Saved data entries
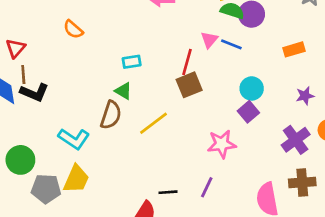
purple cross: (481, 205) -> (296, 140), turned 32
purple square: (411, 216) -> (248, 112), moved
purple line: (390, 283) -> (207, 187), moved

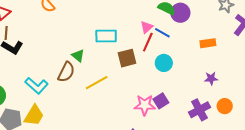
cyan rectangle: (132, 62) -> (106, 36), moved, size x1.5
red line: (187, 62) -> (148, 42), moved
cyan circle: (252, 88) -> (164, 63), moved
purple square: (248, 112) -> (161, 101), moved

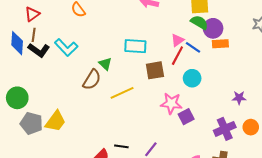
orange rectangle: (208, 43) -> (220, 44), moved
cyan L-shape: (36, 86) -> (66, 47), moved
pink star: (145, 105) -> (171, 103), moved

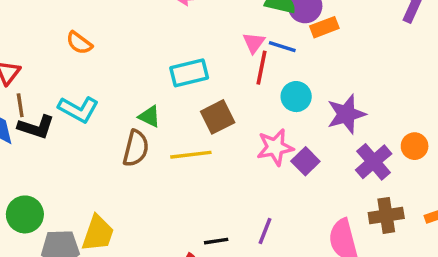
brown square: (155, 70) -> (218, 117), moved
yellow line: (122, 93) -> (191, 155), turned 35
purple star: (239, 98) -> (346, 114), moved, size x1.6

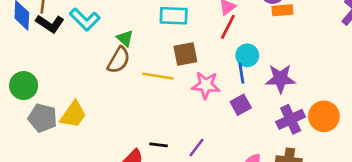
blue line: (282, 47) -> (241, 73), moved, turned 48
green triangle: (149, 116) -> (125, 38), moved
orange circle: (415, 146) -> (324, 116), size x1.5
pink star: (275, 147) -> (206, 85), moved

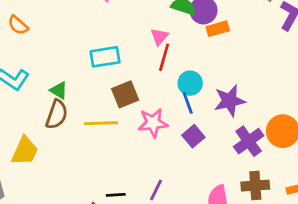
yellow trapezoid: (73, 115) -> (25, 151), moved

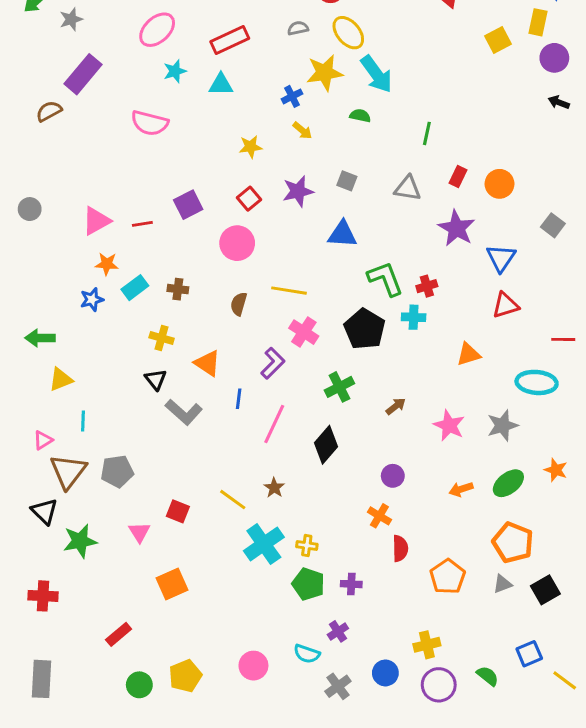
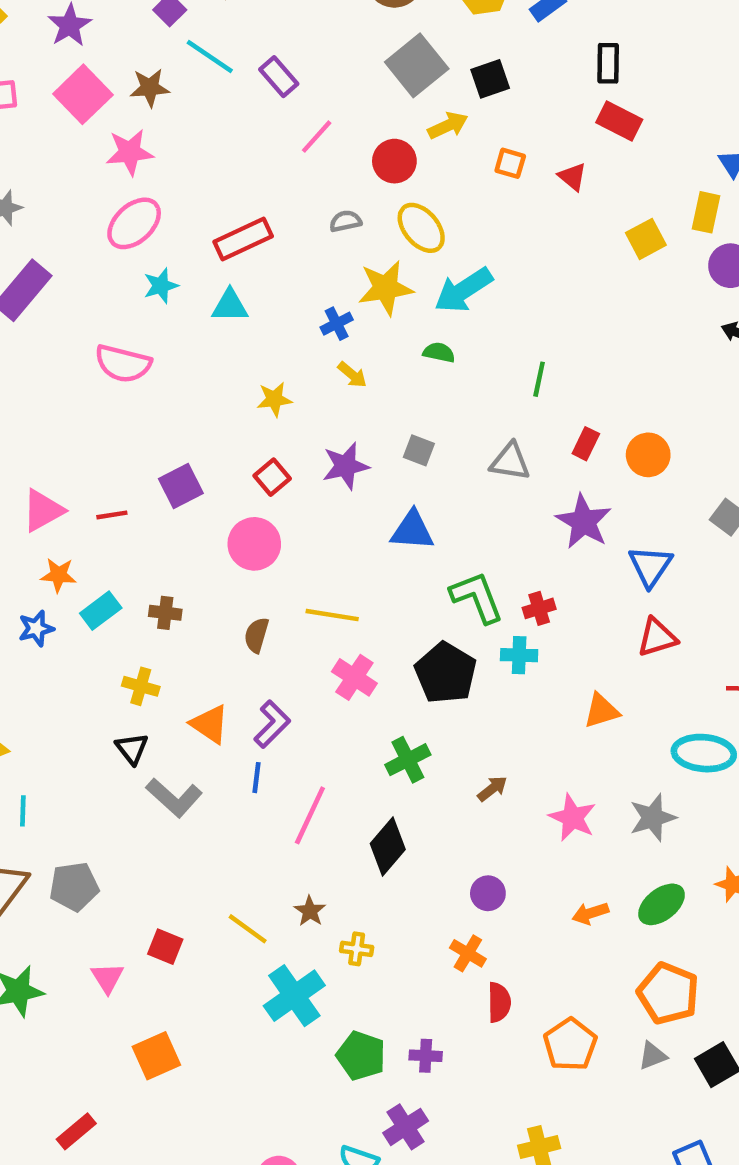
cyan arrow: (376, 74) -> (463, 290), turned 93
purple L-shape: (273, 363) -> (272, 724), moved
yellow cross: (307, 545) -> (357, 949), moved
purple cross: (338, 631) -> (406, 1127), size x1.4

**What you are asked to do**
Count the lines above that include the string "rectangle". Write only the number.

**Answer area**
2